● About this task
Please give the records below back in full, exactly as shown.

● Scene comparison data
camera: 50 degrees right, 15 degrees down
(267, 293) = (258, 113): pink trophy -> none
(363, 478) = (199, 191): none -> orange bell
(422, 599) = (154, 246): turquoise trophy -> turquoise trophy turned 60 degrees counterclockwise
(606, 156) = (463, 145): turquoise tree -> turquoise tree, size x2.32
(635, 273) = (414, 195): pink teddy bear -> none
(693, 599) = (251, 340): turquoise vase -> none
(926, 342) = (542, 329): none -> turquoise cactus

● Solved problem
camera: 50 degrees right, 15 degrees down
(267, 293) = (258, 113): pink trophy -> none
(363, 478) = (199, 191): none -> orange bell
(422, 599) = (154, 246): turquoise trophy -> turquoise trophy turned 60 degrees counterclockwise
(606, 156) = (463, 145): turquoise tree -> turquoise tree, size x2.32
(635, 273) = (414, 195): pink teddy bear -> none
(693, 599) = (251, 340): turquoise vase -> none
(926, 342) = (542, 329): none -> turquoise cactus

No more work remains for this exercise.